> What to produce
The entries are to be written out word for word, with their images left out.

> Provided material

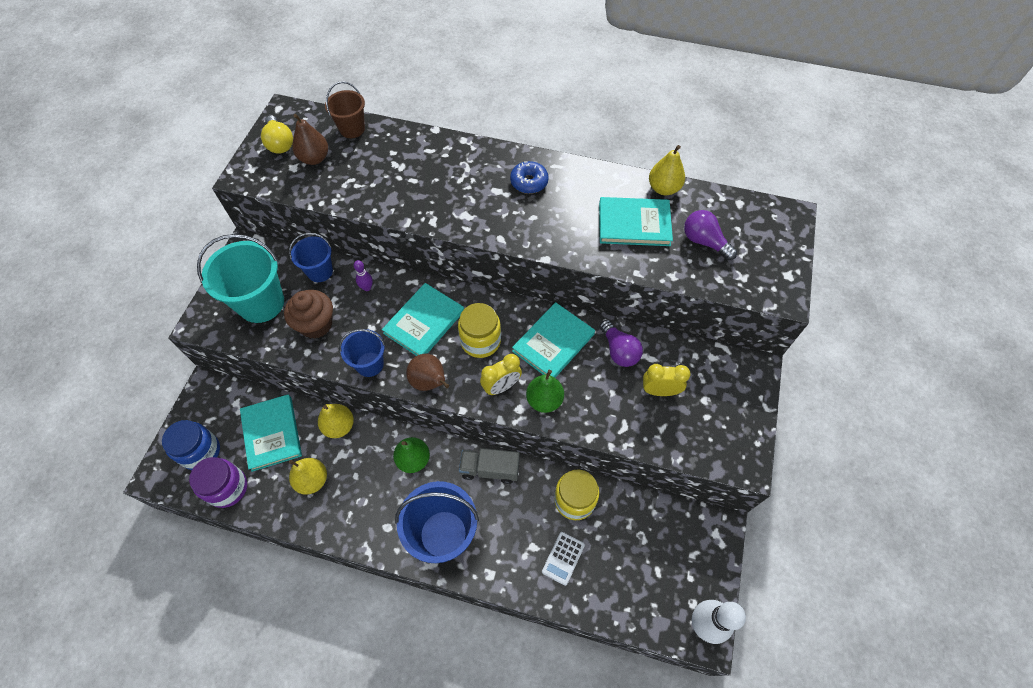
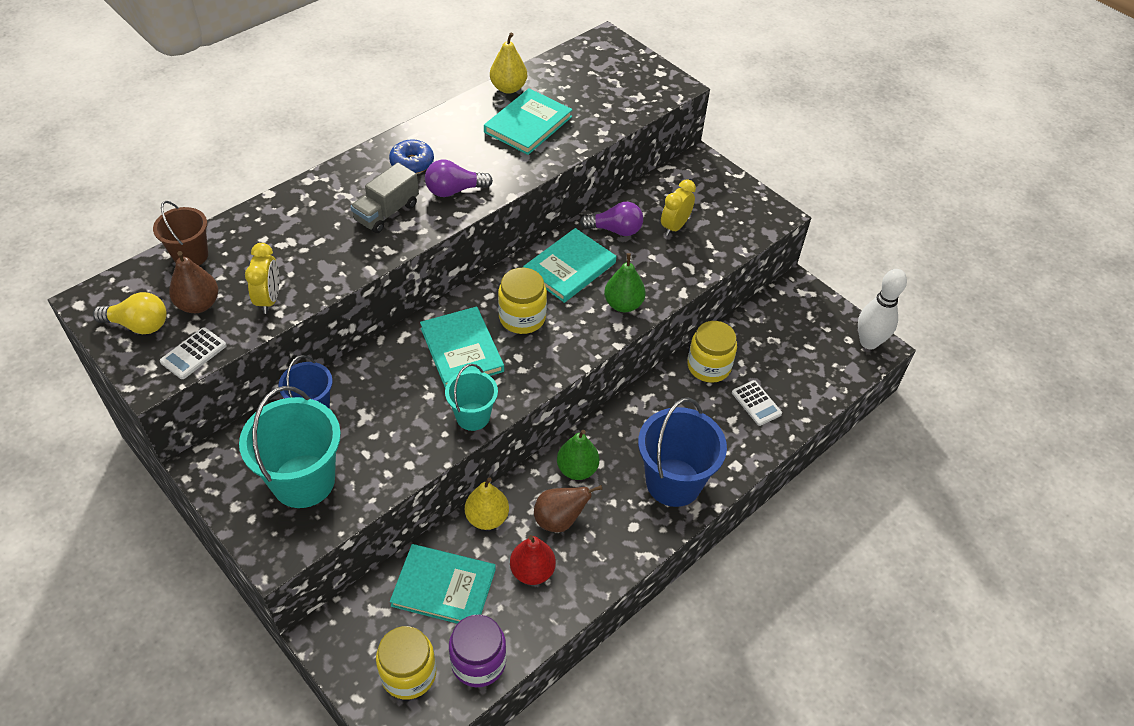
camera: 60 degrees left, 10 degrees down
(201, 452) = (408, 673): blue jar -> yellow jar
(273, 182) = (193, 354): none -> white calculator
(312, 480) = (532, 571): yellow pear -> red pear
(316, 324) = (381, 441): brown cupcake -> none
(367, 288) = (374, 376): purple bowling pin -> none
(369, 364) = (473, 416): blue bucket -> turquoise bucket
(429, 382) = (535, 378): brown pear -> brown pear (559, 520)
(490, 469) = (633, 412): grey truck -> grey truck (386, 212)
(501, 386) = (584, 327): yellow clock -> yellow clock (269, 299)
(553, 343) = (569, 268): turquoise book -> turquoise book turned 60 degrees clockwise
(704, 242) = (586, 96): purple light bulb -> purple light bulb (454, 190)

> Exercise answer
camera: 60 degrees left, 10 degrees down
(201, 452) = (408, 673): blue jar -> yellow jar
(273, 182) = (193, 354): none -> white calculator
(312, 480) = (532, 571): yellow pear -> red pear
(316, 324) = (381, 441): brown cupcake -> none
(367, 288) = (374, 376): purple bowling pin -> none
(369, 364) = (473, 416): blue bucket -> turquoise bucket
(429, 382) = (535, 378): brown pear -> brown pear (559, 520)
(490, 469) = (633, 412): grey truck -> grey truck (386, 212)
(501, 386) = (584, 327): yellow clock -> yellow clock (269, 299)
(553, 343) = (569, 268): turquoise book -> turquoise book turned 60 degrees clockwise
(704, 242) = (586, 96): purple light bulb -> purple light bulb (454, 190)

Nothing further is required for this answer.